:: Task ::
From the first line to the last, give the records again exactly and skip the pictures.

:: Input material ::
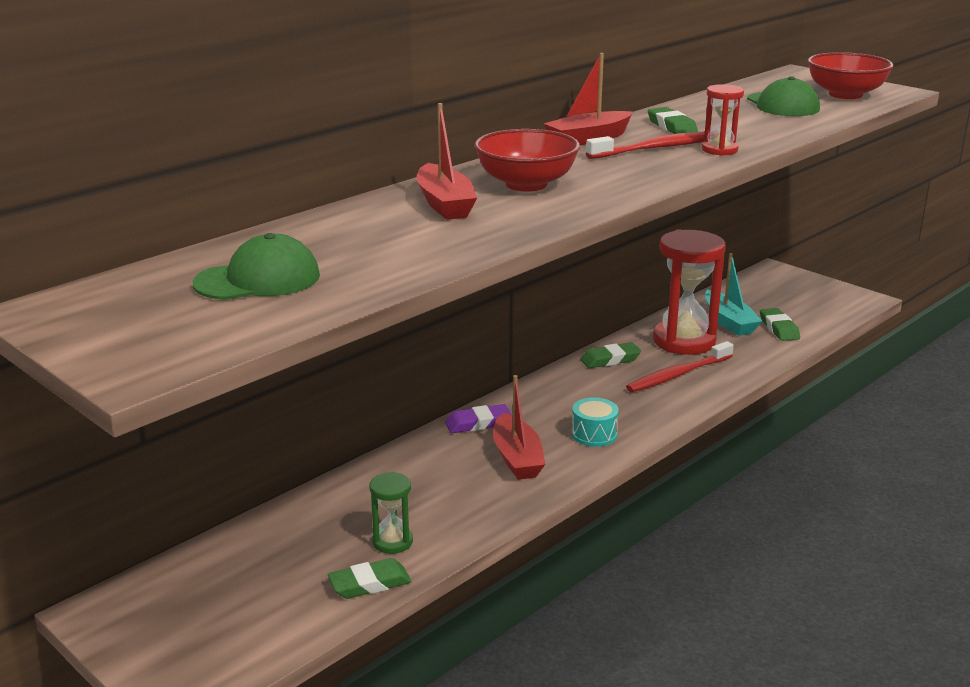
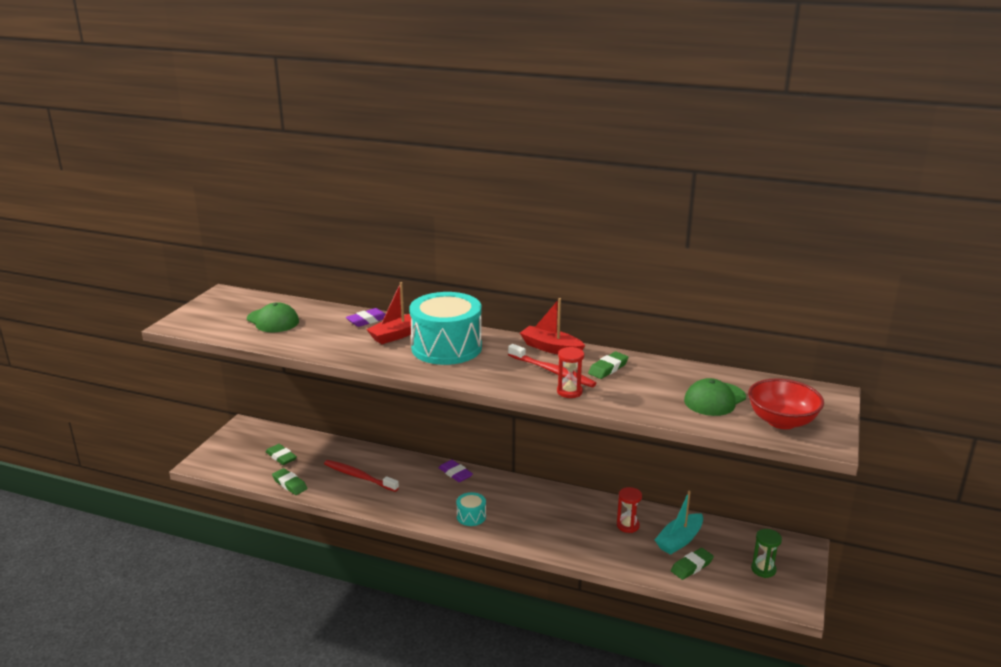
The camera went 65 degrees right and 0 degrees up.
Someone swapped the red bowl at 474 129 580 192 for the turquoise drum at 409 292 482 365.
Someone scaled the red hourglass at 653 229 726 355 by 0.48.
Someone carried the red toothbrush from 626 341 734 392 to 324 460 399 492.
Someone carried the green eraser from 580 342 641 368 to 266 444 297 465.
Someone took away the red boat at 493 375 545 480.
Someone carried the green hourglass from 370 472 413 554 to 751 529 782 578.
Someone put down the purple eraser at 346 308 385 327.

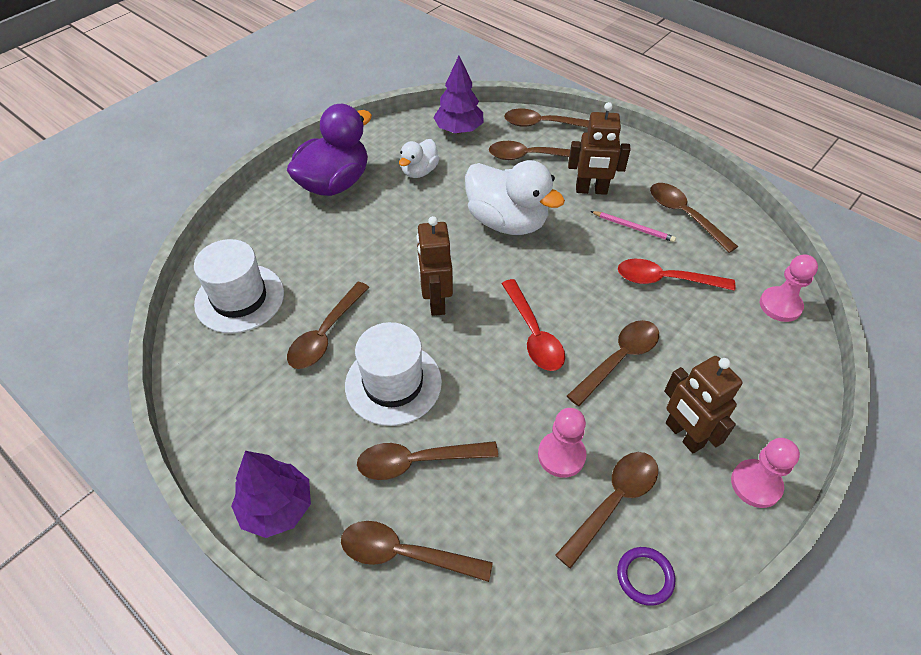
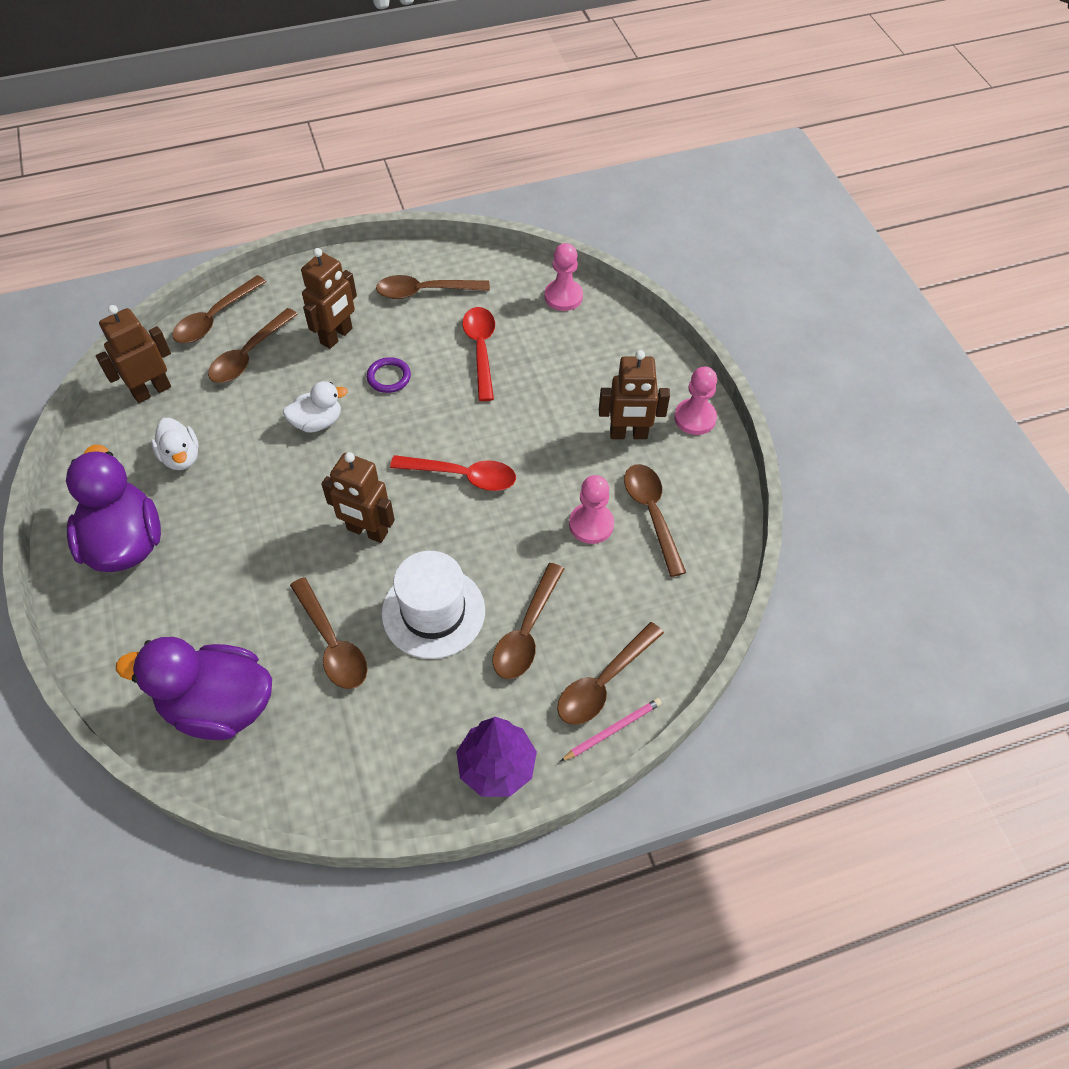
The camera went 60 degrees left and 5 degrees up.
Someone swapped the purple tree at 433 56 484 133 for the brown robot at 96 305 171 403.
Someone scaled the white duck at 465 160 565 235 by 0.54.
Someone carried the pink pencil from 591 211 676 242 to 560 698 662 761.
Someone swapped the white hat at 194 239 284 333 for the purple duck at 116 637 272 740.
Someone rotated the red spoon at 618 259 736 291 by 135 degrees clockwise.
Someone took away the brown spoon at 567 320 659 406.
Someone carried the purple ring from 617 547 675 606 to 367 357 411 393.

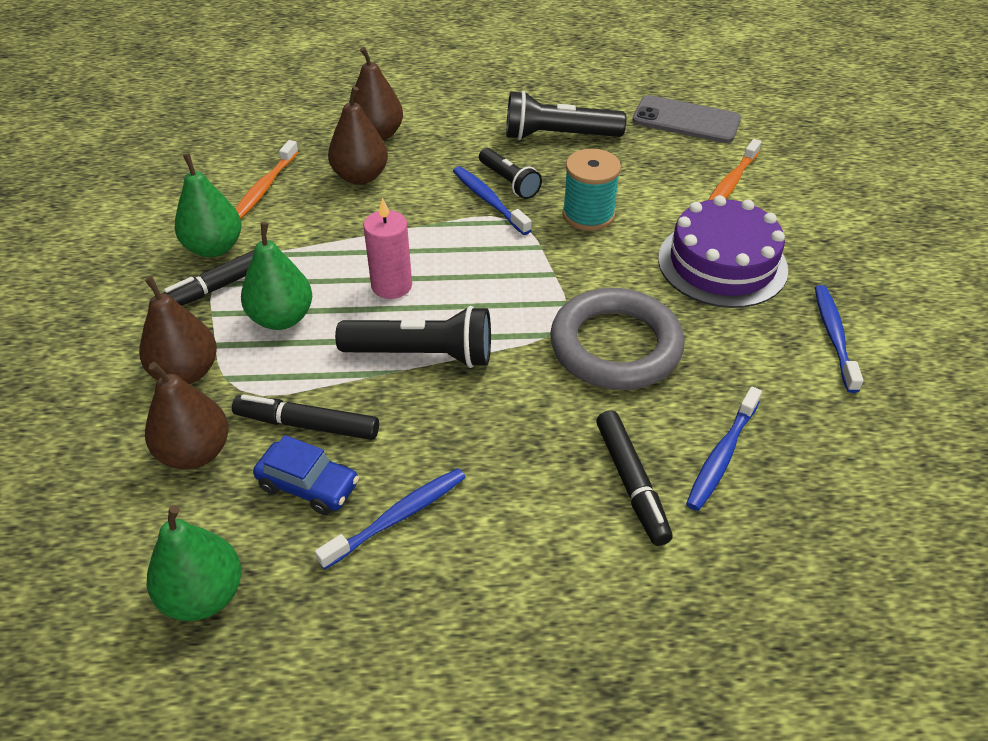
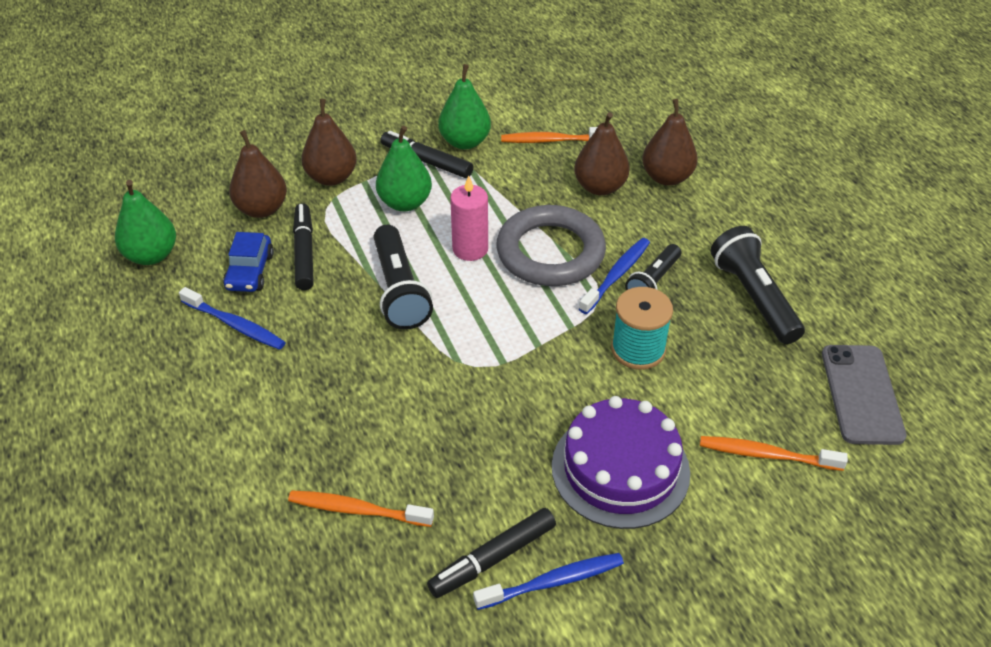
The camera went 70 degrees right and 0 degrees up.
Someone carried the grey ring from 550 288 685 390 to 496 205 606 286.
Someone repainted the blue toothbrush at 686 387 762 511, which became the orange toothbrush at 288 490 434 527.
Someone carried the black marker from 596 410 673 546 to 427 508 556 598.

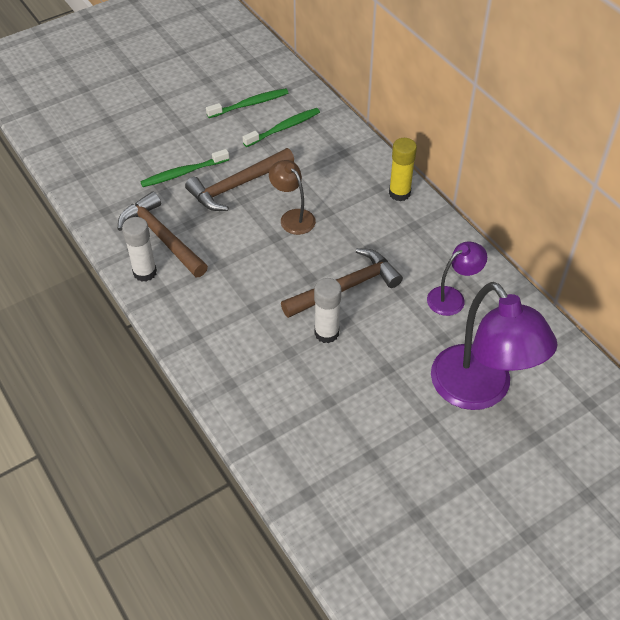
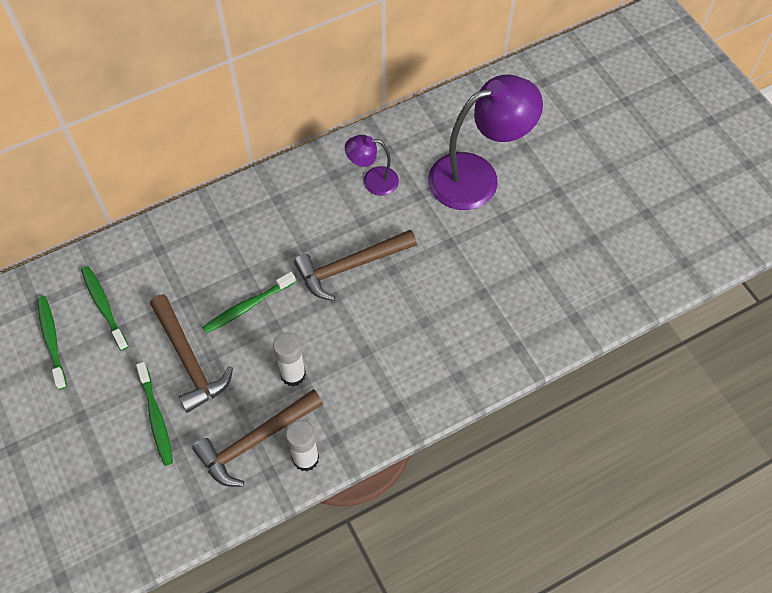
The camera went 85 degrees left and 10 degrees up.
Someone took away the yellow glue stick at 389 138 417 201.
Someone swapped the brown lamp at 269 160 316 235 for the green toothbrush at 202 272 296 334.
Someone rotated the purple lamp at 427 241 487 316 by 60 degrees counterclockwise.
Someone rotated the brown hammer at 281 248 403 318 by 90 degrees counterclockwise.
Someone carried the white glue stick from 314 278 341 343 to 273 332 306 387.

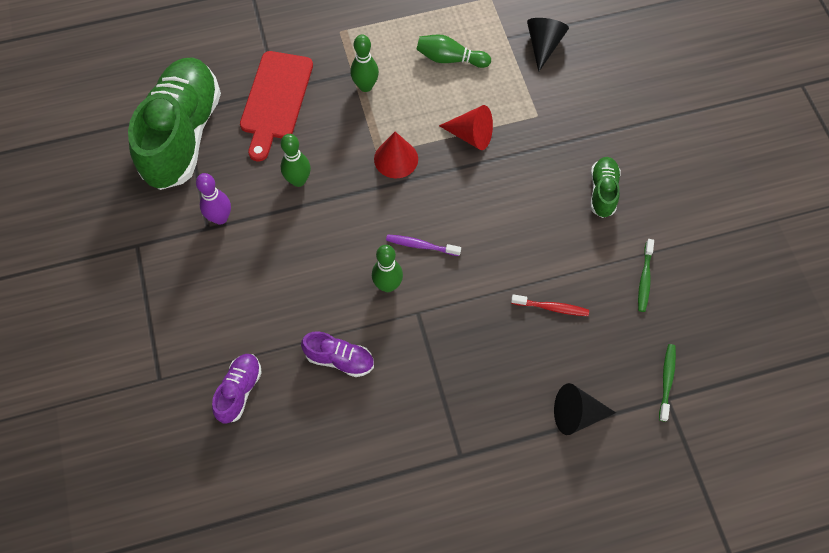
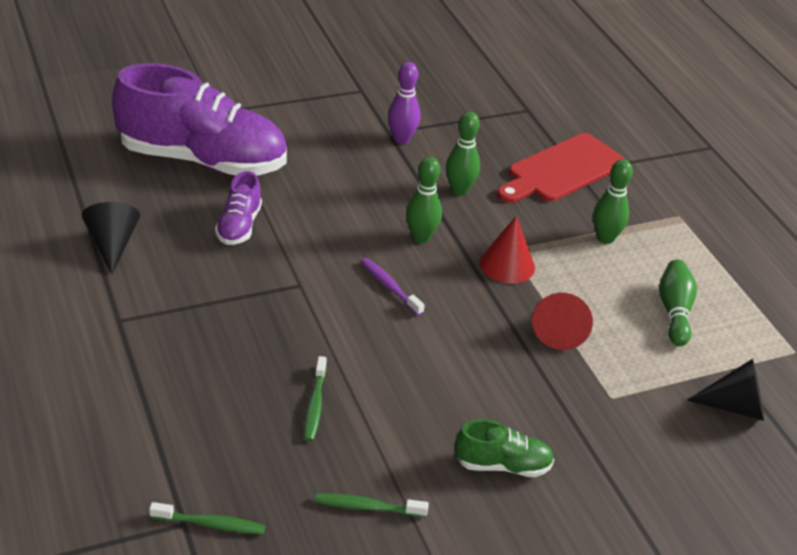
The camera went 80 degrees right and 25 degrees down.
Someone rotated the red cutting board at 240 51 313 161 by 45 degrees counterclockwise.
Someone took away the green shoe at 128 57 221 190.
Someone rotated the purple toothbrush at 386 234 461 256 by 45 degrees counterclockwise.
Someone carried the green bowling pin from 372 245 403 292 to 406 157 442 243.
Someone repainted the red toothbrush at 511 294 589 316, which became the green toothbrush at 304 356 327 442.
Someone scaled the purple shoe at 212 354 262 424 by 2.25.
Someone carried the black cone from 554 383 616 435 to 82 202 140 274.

:: Written response ::
The camera went 65 degrees right and 0 degrees up.
Someone swapped the red bowl at 474 129 580 192 for the turquoise drum at 409 292 482 365.
Someone scaled the red hourglass at 653 229 726 355 by 0.48.
Someone carried the red toothbrush from 626 341 734 392 to 324 460 399 492.
Someone carried the green eraser from 580 342 641 368 to 266 444 297 465.
Someone took away the red boat at 493 375 545 480.
Someone carried the green hourglass from 370 472 413 554 to 751 529 782 578.
Someone put down the purple eraser at 346 308 385 327.

The camera went 60 degrees left and 5 degrees up.
Someone swapped the purple tree at 433 56 484 133 for the brown robot at 96 305 171 403.
Someone scaled the white duck at 465 160 565 235 by 0.54.
Someone carried the pink pencil from 591 211 676 242 to 560 698 662 761.
Someone swapped the white hat at 194 239 284 333 for the purple duck at 116 637 272 740.
Someone rotated the red spoon at 618 259 736 291 by 135 degrees clockwise.
Someone took away the brown spoon at 567 320 659 406.
Someone carried the purple ring from 617 547 675 606 to 367 357 411 393.

The camera went 70 degrees right and 0 degrees up.
Someone carried the grey ring from 550 288 685 390 to 496 205 606 286.
Someone repainted the blue toothbrush at 686 387 762 511, which became the orange toothbrush at 288 490 434 527.
Someone carried the black marker from 596 410 673 546 to 427 508 556 598.

The camera went 85 degrees left and 10 degrees up.
Someone took away the yellow glue stick at 389 138 417 201.
Someone swapped the brown lamp at 269 160 316 235 for the green toothbrush at 202 272 296 334.
Someone rotated the purple lamp at 427 241 487 316 by 60 degrees counterclockwise.
Someone rotated the brown hammer at 281 248 403 318 by 90 degrees counterclockwise.
Someone carried the white glue stick from 314 278 341 343 to 273 332 306 387.

The camera went 80 degrees right and 25 degrees down.
Someone rotated the red cutting board at 240 51 313 161 by 45 degrees counterclockwise.
Someone took away the green shoe at 128 57 221 190.
Someone rotated the purple toothbrush at 386 234 461 256 by 45 degrees counterclockwise.
Someone carried the green bowling pin from 372 245 403 292 to 406 157 442 243.
Someone repainted the red toothbrush at 511 294 589 316, which became the green toothbrush at 304 356 327 442.
Someone scaled the purple shoe at 212 354 262 424 by 2.25.
Someone carried the black cone from 554 383 616 435 to 82 202 140 274.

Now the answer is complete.